■ MATERIAL FOR THE TASK:
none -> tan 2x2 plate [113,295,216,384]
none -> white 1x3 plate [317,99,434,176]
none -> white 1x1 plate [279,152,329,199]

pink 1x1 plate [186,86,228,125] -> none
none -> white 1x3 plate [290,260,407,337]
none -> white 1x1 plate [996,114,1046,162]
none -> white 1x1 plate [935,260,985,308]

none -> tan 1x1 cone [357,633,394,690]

■ WORK REQUIRED:
Where a line above contains the word "plate", show that line.

■ TASK SOLUTION:
none -> tan 2x2 plate [113,295,216,384]
none -> white 1x3 plate [317,99,434,176]
none -> white 1x1 plate [279,152,329,199]
pink 1x1 plate [186,86,228,125] -> none
none -> white 1x3 plate [290,260,407,337]
none -> white 1x1 plate [996,114,1046,162]
none -> white 1x1 plate [935,260,985,308]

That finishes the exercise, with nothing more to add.